### Exercise inputs
○ ○ ○ ○

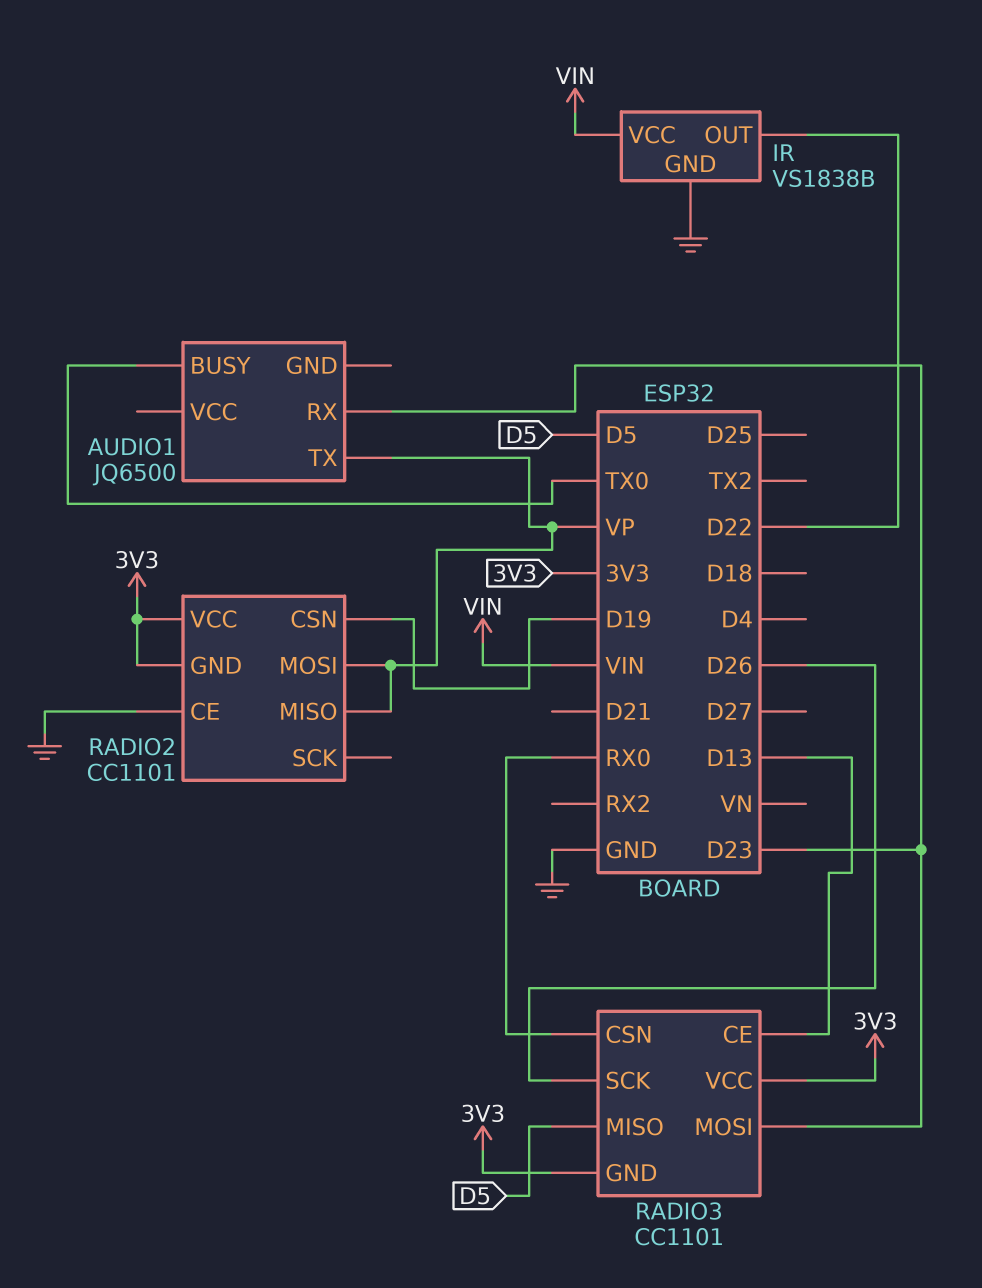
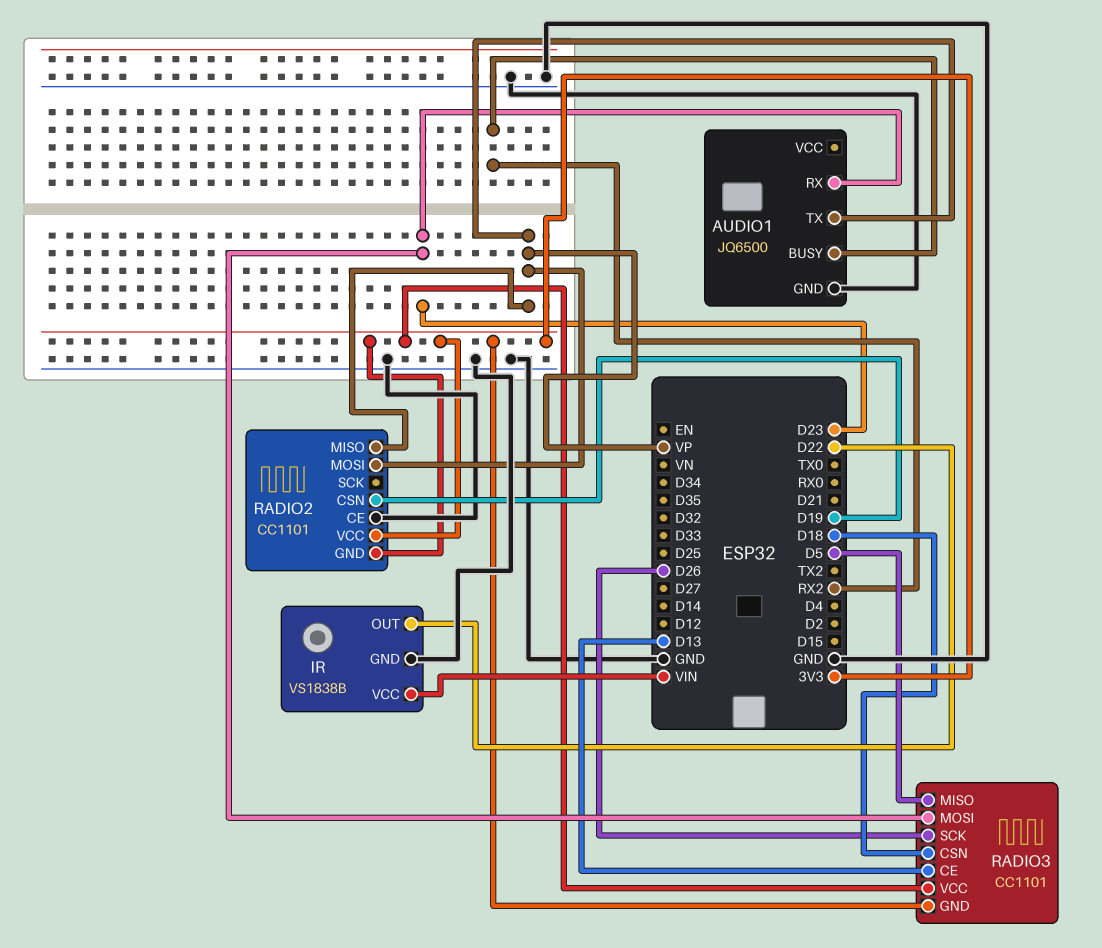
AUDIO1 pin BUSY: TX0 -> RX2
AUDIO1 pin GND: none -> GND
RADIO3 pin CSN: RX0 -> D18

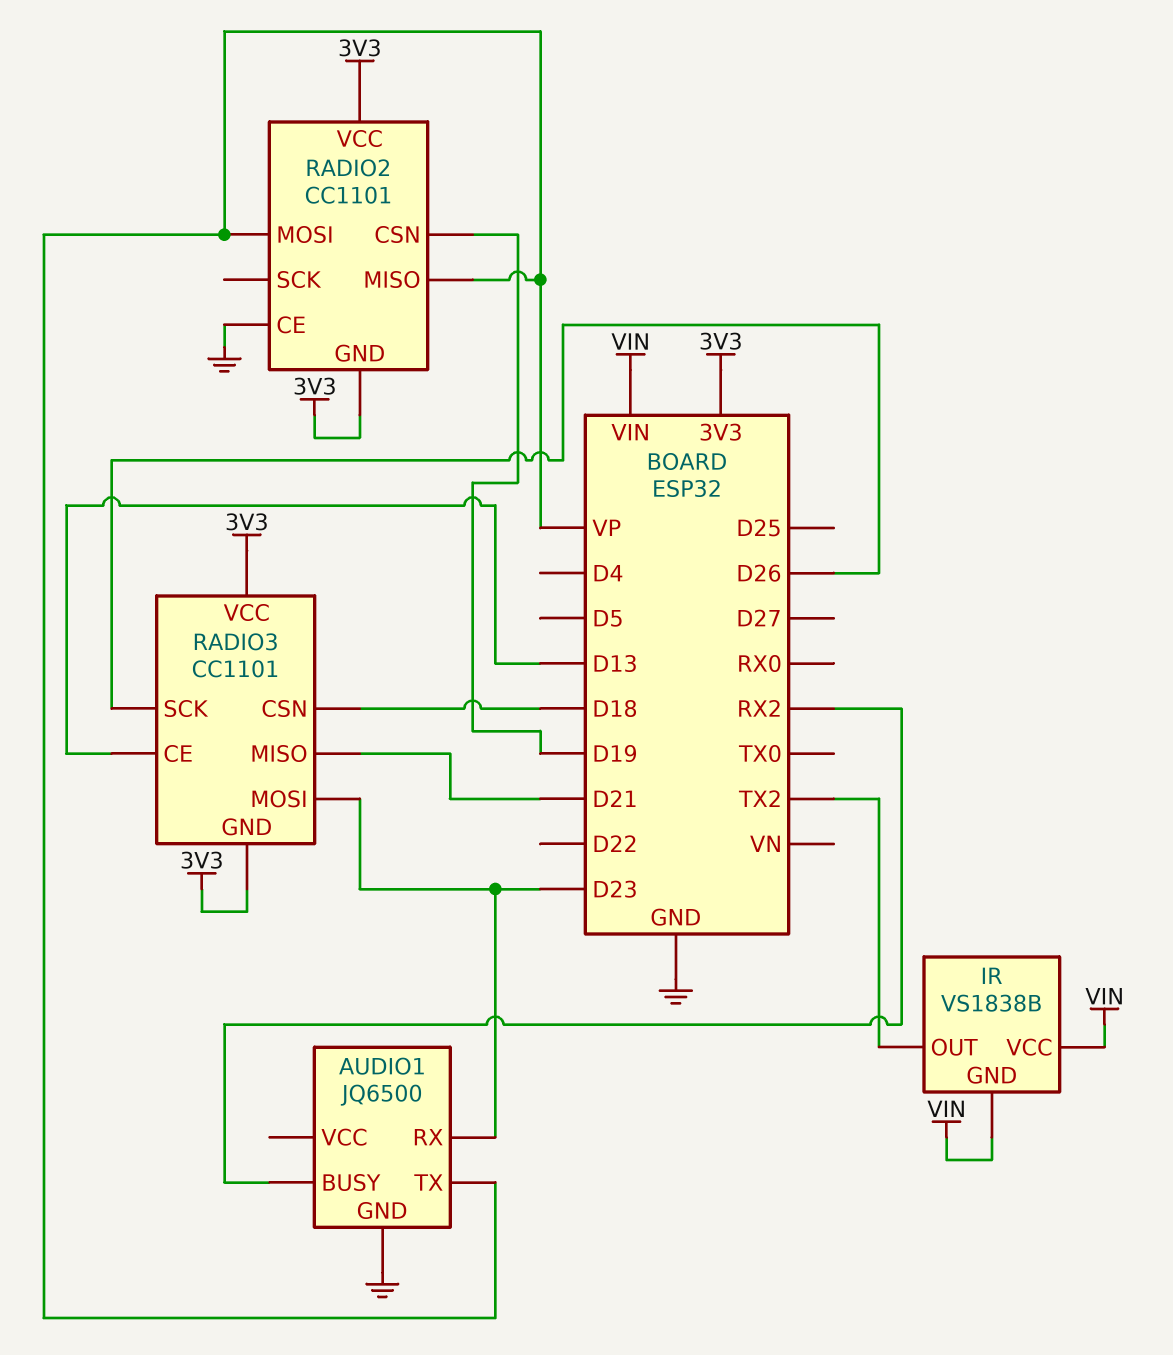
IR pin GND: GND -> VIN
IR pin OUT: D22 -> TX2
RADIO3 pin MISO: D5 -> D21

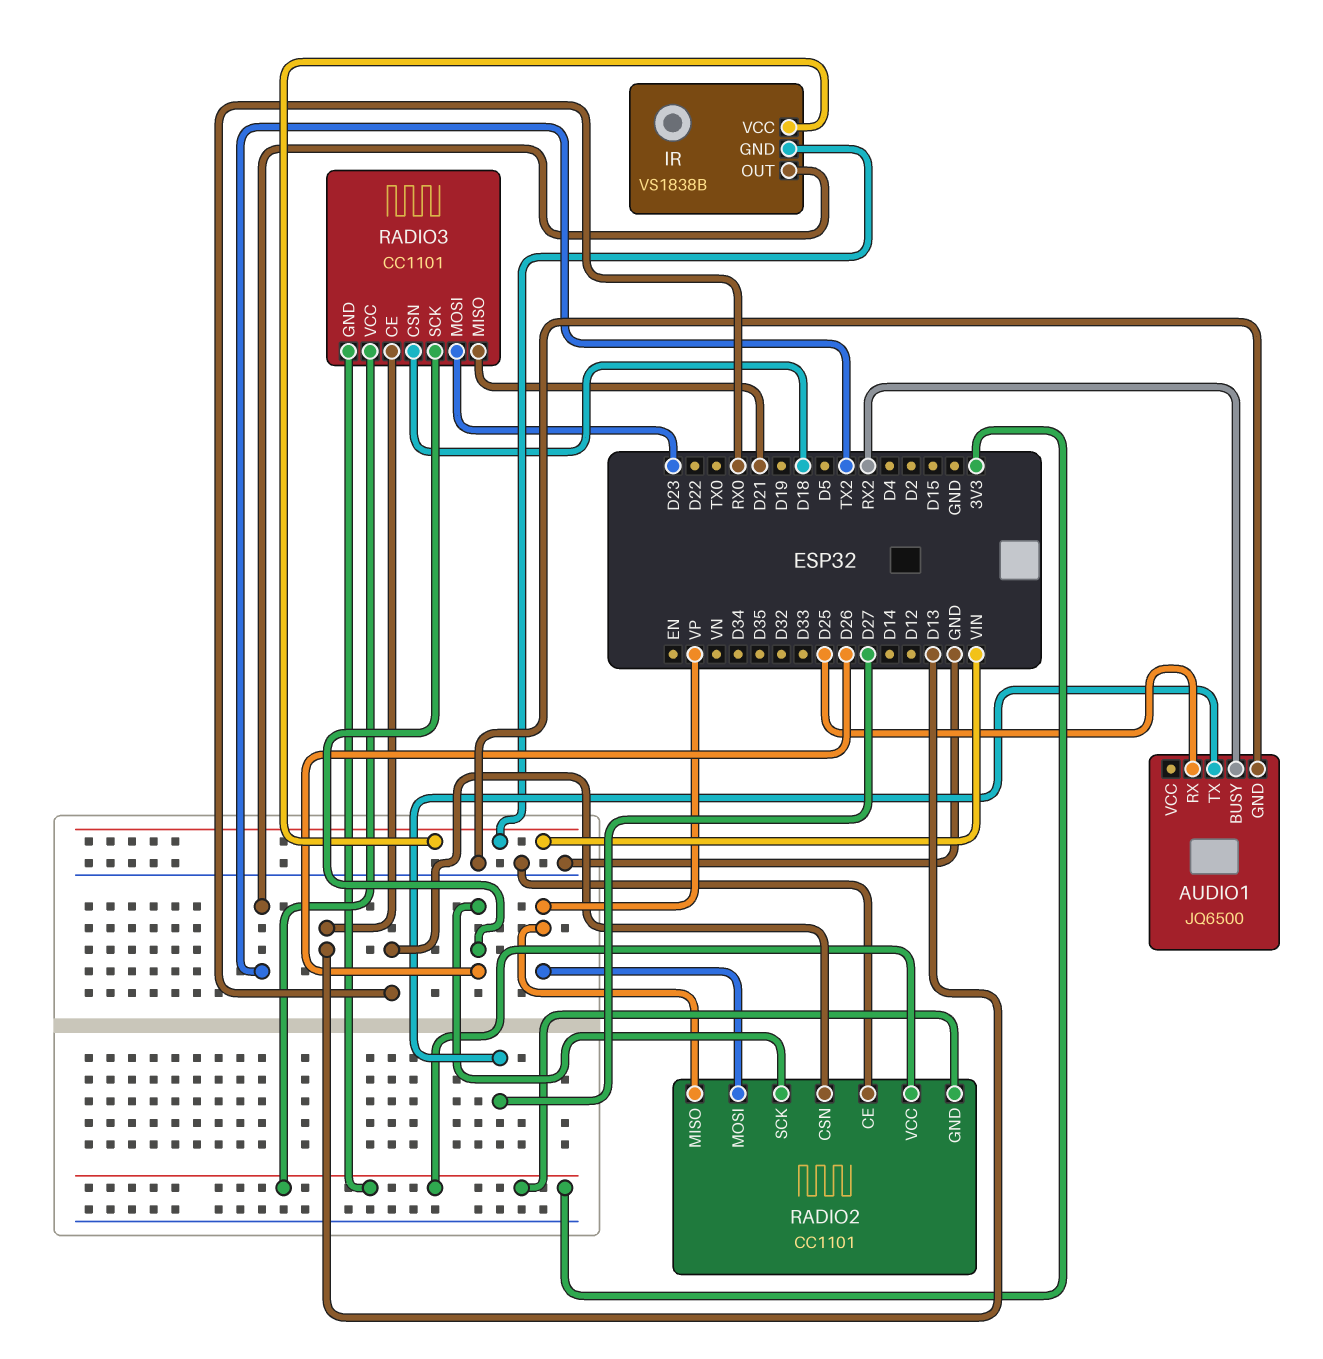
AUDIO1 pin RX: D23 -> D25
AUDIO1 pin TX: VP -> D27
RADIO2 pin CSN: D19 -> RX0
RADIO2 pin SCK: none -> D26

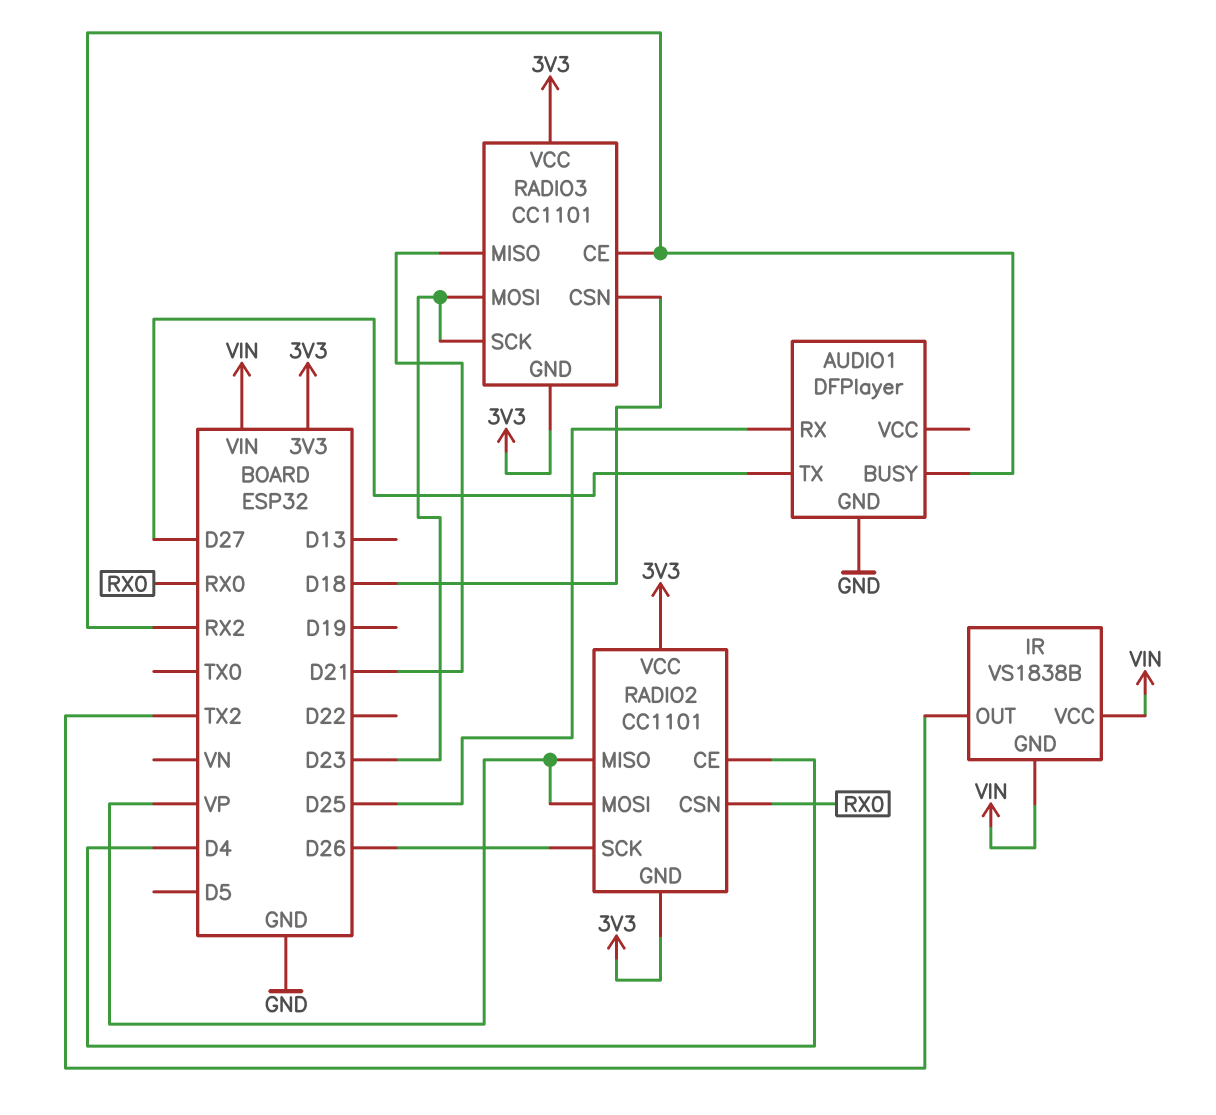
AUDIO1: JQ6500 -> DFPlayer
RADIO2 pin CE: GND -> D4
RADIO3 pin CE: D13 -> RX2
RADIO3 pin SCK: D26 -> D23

○ ○ ○ ○

### How to complete this task
From the first line to the last, reproduce the records above exactly and skip the pictures.

### Output for this task
AUDIO1 pin BUSY: TX0 -> RX2
AUDIO1 pin GND: none -> GND
RADIO3 pin CSN: RX0 -> D18

IR pin GND: GND -> VIN
IR pin OUT: D22 -> TX2
RADIO3 pin MISO: D5 -> D21

AUDIO1 pin RX: D23 -> D25
AUDIO1 pin TX: VP -> D27
RADIO2 pin CSN: D19 -> RX0
RADIO2 pin SCK: none -> D26

AUDIO1: JQ6500 -> DFPlayer
RADIO2 pin CE: GND -> D4
RADIO3 pin CE: D13 -> RX2
RADIO3 pin SCK: D26 -> D23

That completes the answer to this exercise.